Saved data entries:
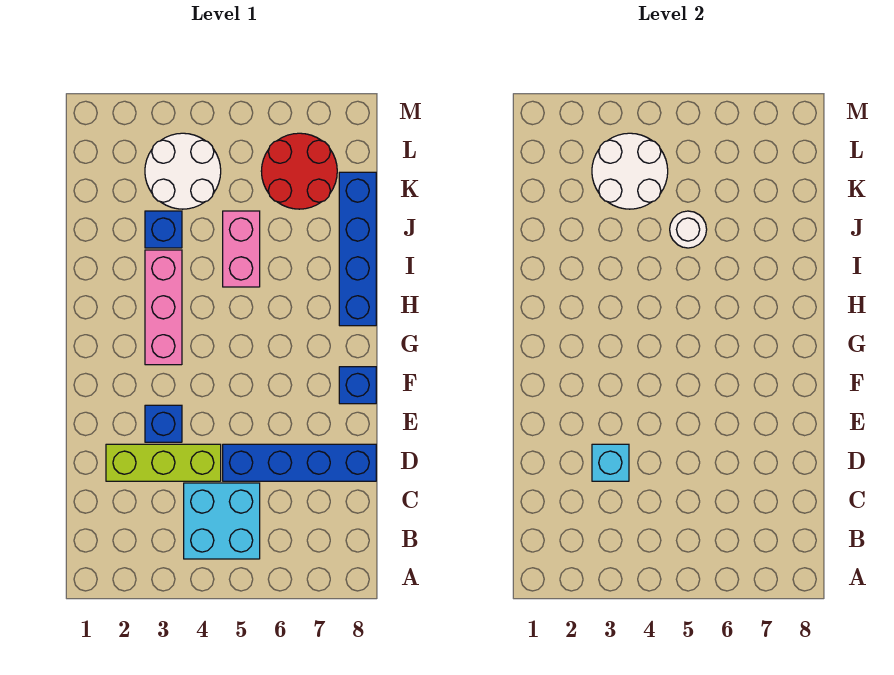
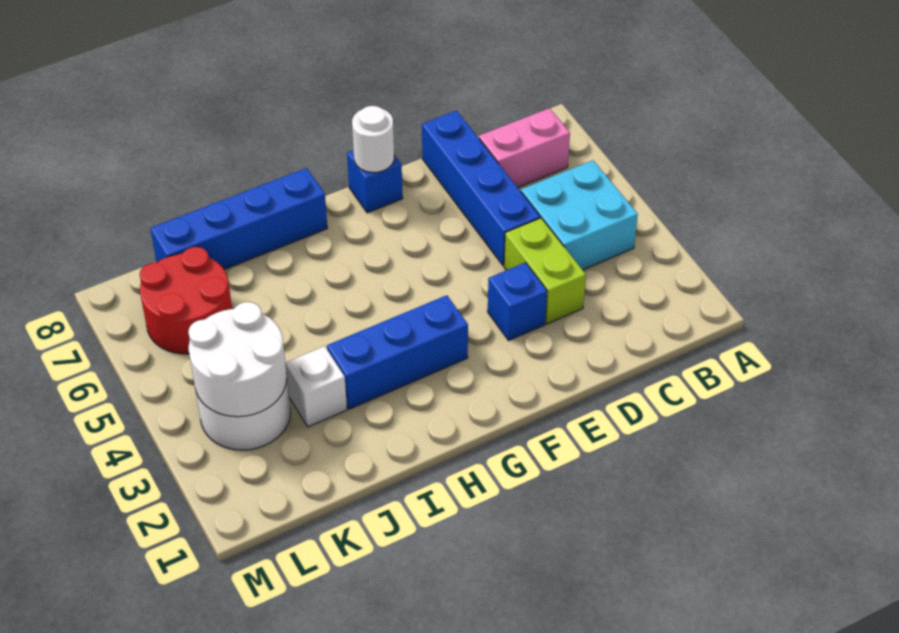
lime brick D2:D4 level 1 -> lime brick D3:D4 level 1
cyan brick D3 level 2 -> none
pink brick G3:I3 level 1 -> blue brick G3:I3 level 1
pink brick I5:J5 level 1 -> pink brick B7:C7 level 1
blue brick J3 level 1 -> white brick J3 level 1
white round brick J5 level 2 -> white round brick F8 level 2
---
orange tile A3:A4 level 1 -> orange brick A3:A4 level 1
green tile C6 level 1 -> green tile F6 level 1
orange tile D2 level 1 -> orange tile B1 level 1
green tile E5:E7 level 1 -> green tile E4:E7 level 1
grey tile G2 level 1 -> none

## Problem to work on
If a line of the entries contains the string "brick", it counts; report how many such lines there are, as a bare number.

## Exercise solution
7